**Collected material**
+--
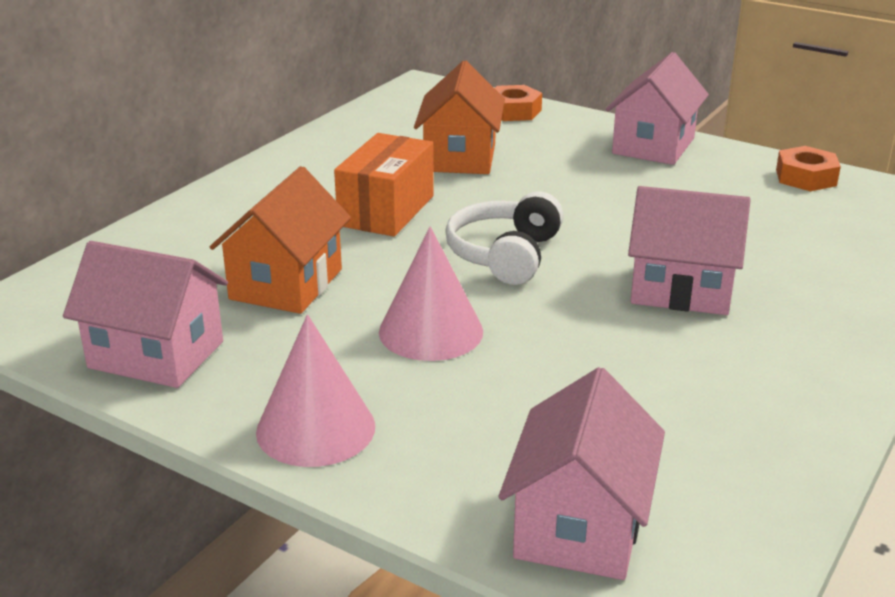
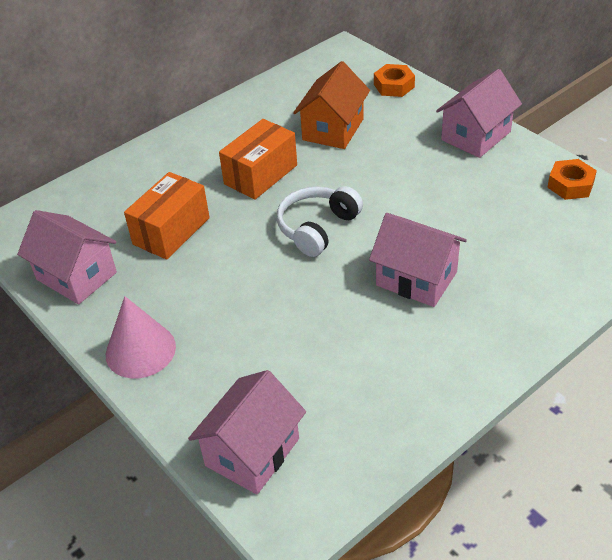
camera: 20 degrees right, 15 degrees up
(286, 284) = (171, 231): orange house -> orange box
(431, 331) = (239, 286): pink cone -> none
+--
**The task**
Leave the images out and transcribe the rest of the material exactly.

**Result of this exercise**
camera: 20 degrees right, 15 degrees up
(286, 284) = (171, 231): orange house -> orange box
(431, 331) = (239, 286): pink cone -> none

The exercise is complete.